*** Opening Data records ***

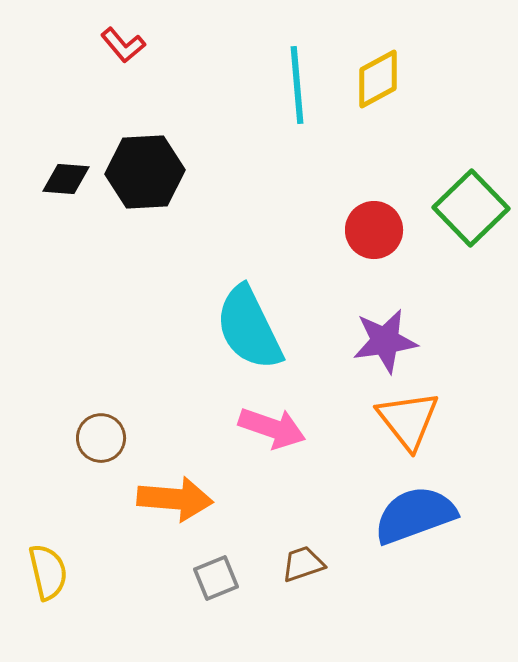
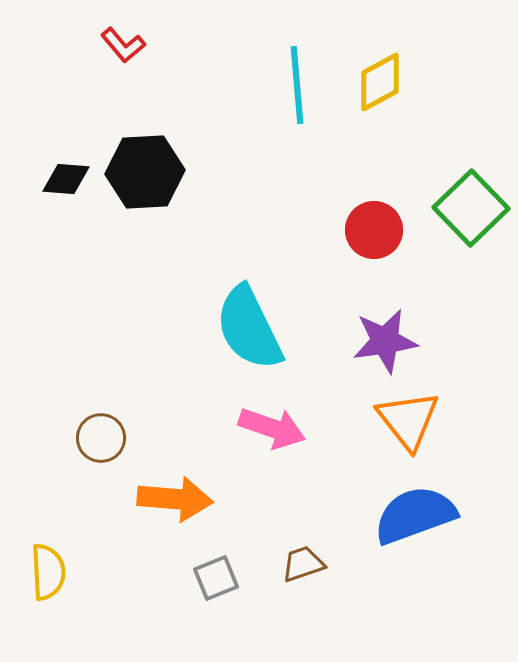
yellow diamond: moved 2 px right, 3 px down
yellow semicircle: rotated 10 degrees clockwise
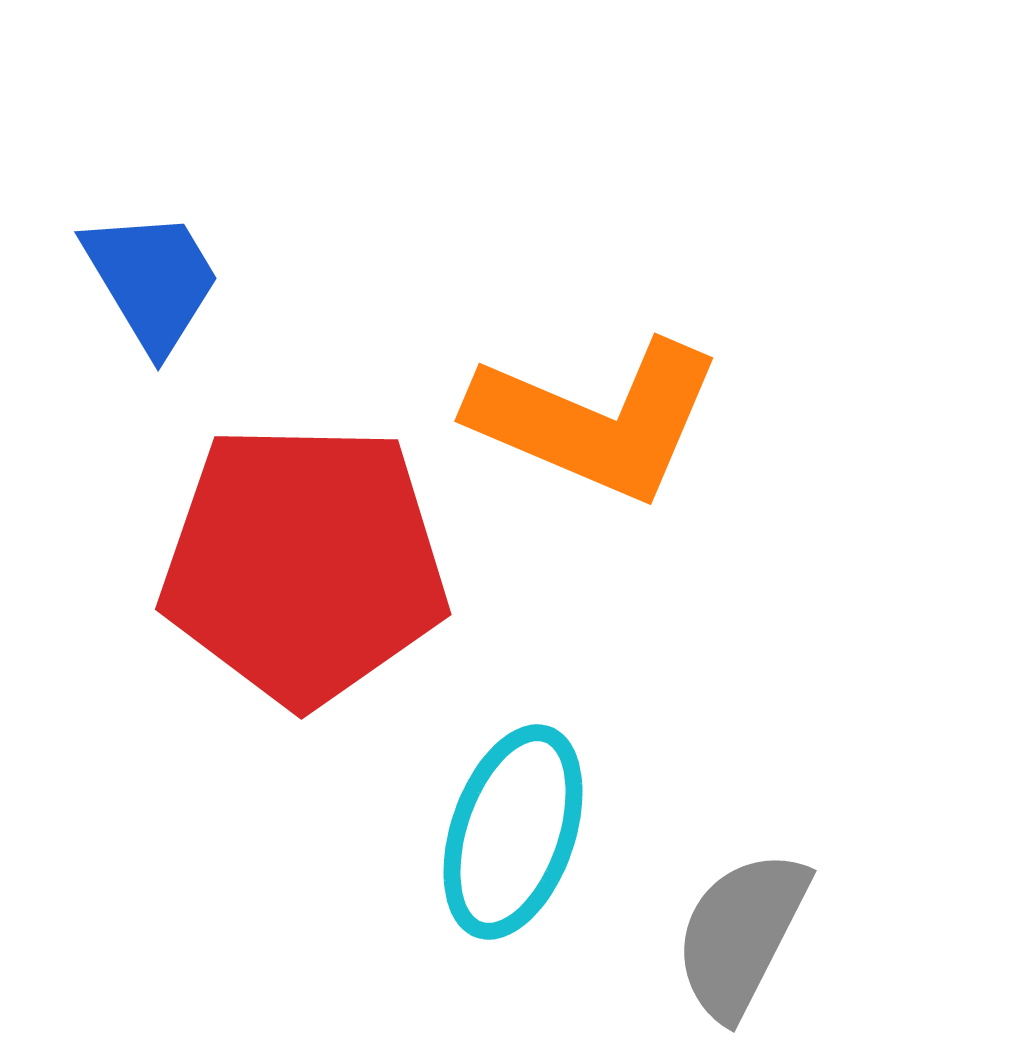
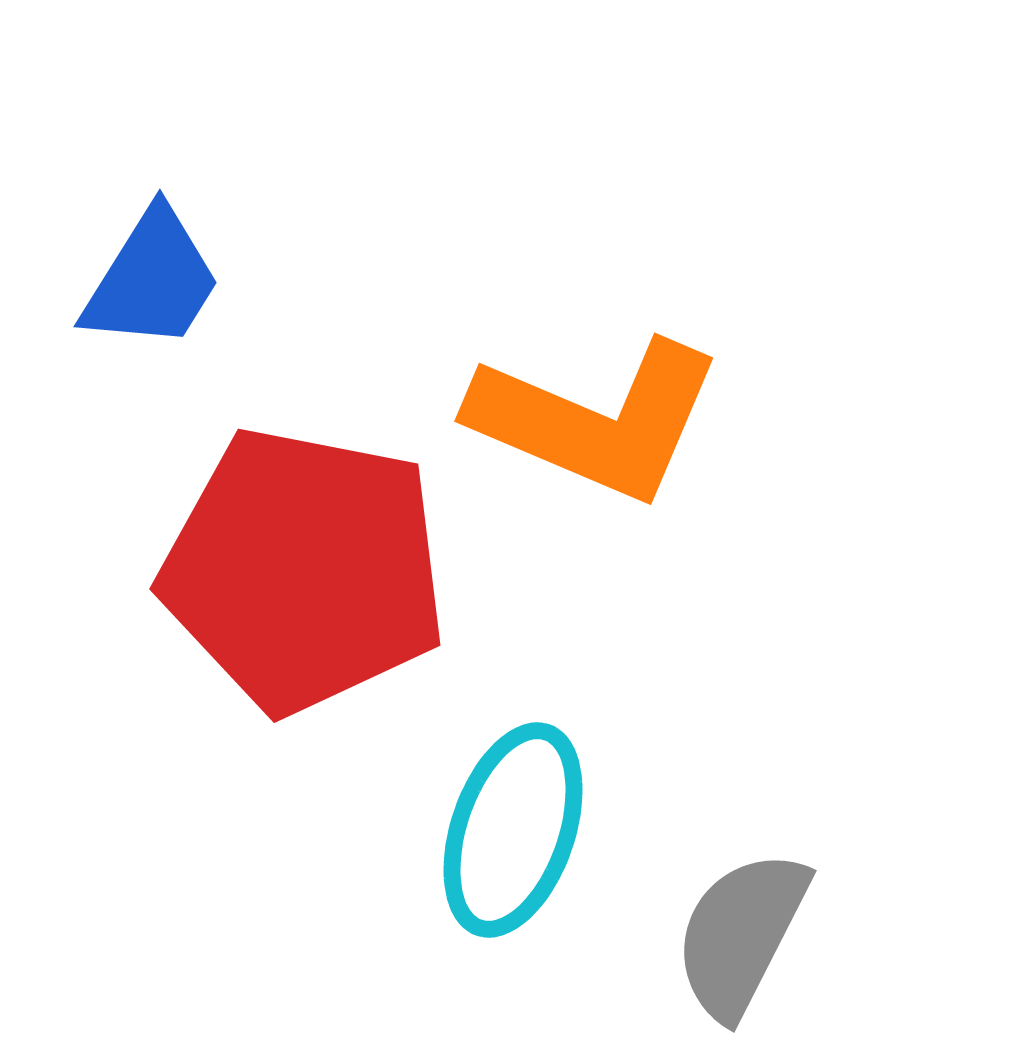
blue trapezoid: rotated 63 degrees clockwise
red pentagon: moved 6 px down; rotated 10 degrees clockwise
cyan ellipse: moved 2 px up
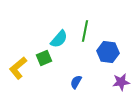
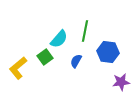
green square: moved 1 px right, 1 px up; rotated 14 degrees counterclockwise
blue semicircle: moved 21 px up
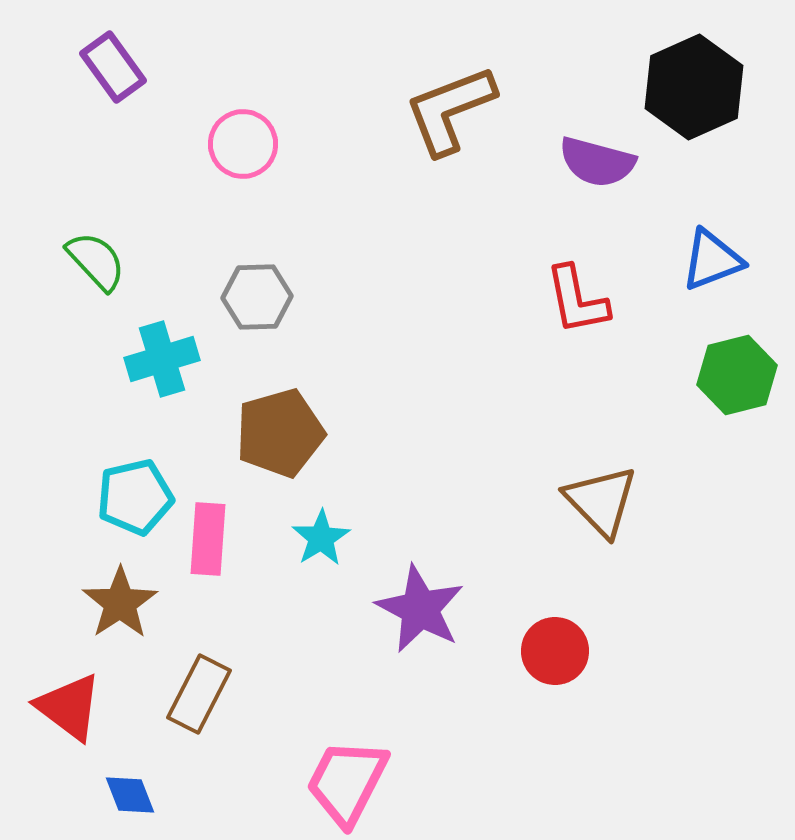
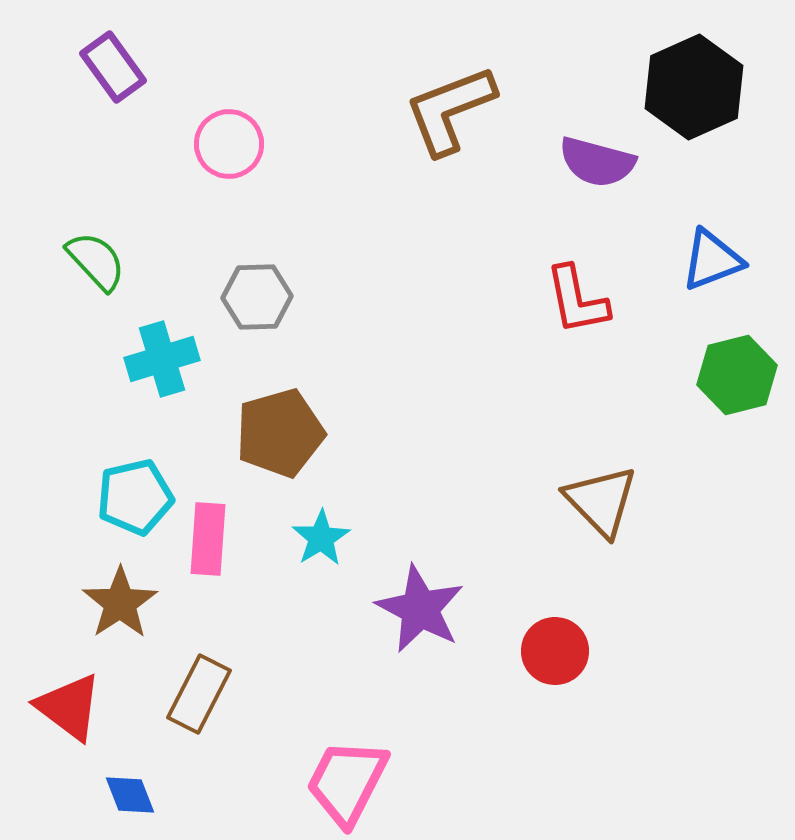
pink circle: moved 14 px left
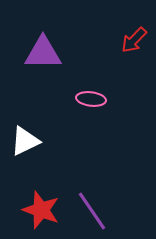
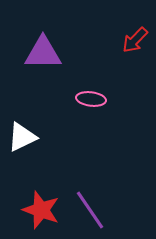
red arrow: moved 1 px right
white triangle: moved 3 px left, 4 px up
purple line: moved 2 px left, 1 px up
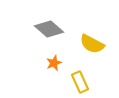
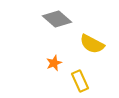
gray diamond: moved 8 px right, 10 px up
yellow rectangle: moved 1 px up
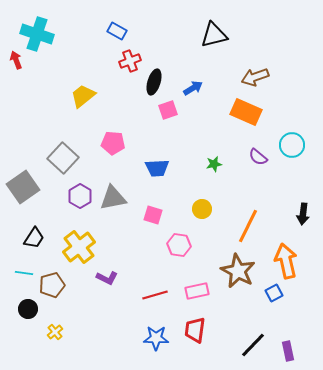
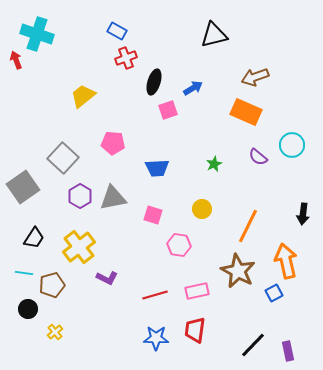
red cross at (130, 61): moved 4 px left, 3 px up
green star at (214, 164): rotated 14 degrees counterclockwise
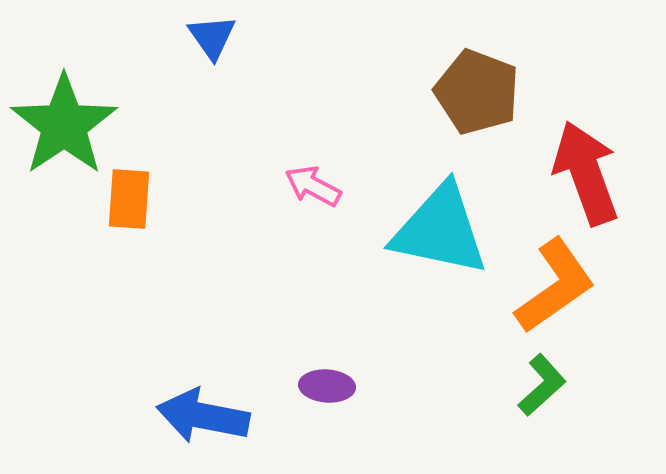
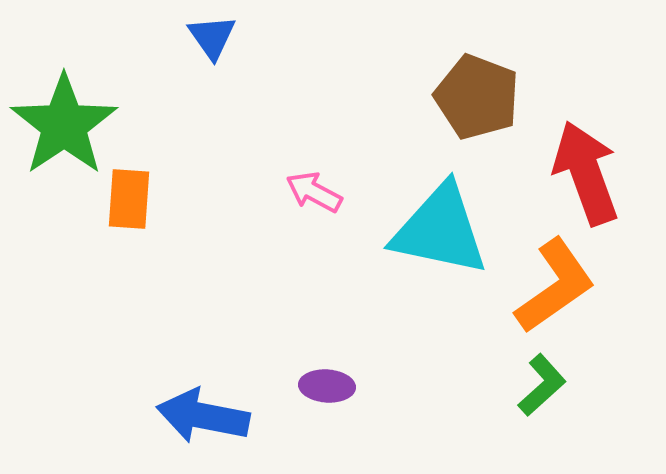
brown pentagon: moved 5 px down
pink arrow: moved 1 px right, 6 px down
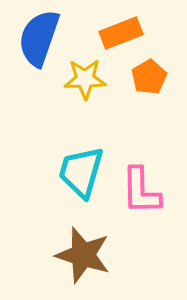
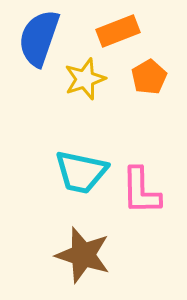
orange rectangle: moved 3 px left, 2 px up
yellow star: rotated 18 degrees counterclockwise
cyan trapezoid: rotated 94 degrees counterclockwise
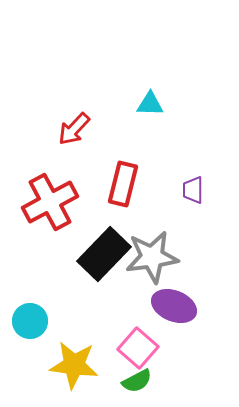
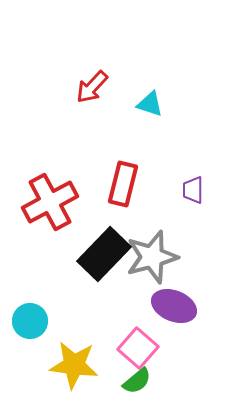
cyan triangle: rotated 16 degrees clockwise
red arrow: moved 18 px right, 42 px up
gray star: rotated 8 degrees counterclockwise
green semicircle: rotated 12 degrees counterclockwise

*** Closing Data records ***

Exercise prompt: Lines that contain "pink" are the result; find them in the entries above and copy each one.

Answer below:
pink circle: moved 14 px left
pink arrow: moved 1 px right, 6 px down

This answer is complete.